* [YOUR INSTRUCTIONS] Write the data out again in full, with no departure from the original.

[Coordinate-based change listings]
☆ ☆ ☆ ☆ ☆

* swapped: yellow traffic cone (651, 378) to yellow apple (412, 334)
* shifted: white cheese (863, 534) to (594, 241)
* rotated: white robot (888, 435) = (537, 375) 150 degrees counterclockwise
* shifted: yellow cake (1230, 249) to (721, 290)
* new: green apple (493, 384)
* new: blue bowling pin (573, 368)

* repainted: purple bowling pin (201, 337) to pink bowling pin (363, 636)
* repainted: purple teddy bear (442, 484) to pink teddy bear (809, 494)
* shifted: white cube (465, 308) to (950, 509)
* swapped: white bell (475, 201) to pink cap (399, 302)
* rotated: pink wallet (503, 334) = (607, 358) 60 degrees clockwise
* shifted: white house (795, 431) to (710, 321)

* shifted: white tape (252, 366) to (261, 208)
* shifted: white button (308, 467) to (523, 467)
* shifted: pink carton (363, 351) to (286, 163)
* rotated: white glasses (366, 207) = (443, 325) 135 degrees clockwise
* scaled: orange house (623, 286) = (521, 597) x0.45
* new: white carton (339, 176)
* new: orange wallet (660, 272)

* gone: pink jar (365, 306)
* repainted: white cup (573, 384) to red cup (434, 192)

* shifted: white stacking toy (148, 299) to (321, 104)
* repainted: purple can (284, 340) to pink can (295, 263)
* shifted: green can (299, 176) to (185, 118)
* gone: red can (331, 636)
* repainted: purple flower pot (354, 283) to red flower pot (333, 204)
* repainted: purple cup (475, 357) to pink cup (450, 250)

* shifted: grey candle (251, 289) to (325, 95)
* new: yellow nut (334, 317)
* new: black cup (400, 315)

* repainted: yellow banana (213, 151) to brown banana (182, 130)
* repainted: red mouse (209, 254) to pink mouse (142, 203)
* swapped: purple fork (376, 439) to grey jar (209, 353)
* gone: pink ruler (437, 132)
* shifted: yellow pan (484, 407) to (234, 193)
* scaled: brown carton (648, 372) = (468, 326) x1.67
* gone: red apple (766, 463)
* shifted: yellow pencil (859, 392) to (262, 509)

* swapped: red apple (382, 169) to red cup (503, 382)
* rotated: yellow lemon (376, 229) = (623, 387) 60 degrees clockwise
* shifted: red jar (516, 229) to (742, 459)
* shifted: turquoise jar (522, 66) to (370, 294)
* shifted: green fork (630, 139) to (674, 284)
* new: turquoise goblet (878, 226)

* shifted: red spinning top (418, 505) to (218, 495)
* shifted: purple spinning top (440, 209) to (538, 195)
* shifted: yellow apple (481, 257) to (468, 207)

☆ ☆ ☆ ☆ ☆

* [OUTPUT FOR THIS EXERCISE]
* swapped: yellow traffic cone (651, 378) to yellow apple (412, 334)
* shifted: white cheese (863, 534) to (594, 241)
* rotated: white robot (888, 435) = (537, 375) 150 degrees counterclockwise
* shifted: yellow cake (1230, 249) to (721, 290)
* new: green apple (493, 384)
* new: blue bowling pin (573, 368)

* repainted: purple bowling pin (201, 337) to pink bowling pin (363, 636)
* repainted: purple teddy bear (442, 484) to pink teddy bear (809, 494)
* shifted: white cube (465, 308) to (950, 509)
* swapped: white bell (475, 201) to pink cap (399, 302)
* rotated: pink wallet (503, 334) = (607, 358) 60 degrees clockwise
* shifted: white house (795, 431) to (710, 321)

* shifted: white tape (252, 366) to (261, 208)
* shifted: white button (308, 467) to (523, 467)
* shifted: pink carton (363, 351) to (286, 163)
* rotated: white glasses (366, 207) = (443, 325) 135 degrees clockwise
* scaled: orange house (623, 286) = (521, 597) x0.45
* new: white carton (339, 176)
* new: orange wallet (660, 272)

* gone: pink jar (365, 306)
* repainted: white cup (573, 384) to red cup (434, 192)

* shifted: white stacking toy (148, 299) to (321, 104)
* repainted: purple can (284, 340) to pink can (295, 263)
* shifted: green can (299, 176) to (185, 118)
* gone: red can (331, 636)
* repainted: purple flower pot (354, 283) to red flower pot (333, 204)
* repainted: purple cup (475, 357) to pink cup (450, 250)

* shifted: grey candle (251, 289) to (325, 95)
* new: yellow nut (334, 317)
* new: black cup (400, 315)

* repainted: yellow banana (213, 151) to brown banana (182, 130)
* repainted: red mouse (209, 254) to pink mouse (142, 203)
* swapped: purple fork (376, 439) to grey jar (209, 353)
* gone: pink ruler (437, 132)
* shifted: yellow pan (484, 407) to (234, 193)
* scaled: brown carton (648, 372) = (468, 326) x1.67
* gone: red apple (766, 463)
* shifted: yellow pencil (859, 392) to (262, 509)

* swapped: red apple (382, 169) to red cup (503, 382)
* rotated: yellow lemon (376, 229) = (623, 387) 60 degrees clockwise
* shifted: red jar (516, 229) to (742, 459)
* shifted: turquoise jar (522, 66) to (370, 294)
* shifted: green fork (630, 139) to (674, 284)
* new: turquoise goblet (878, 226)

* shifted: red spinning top (418, 505) to (218, 495)
* shifted: purple spinning top (440, 209) to (538, 195)
* shifted: yellow apple (481, 257) to (468, 207)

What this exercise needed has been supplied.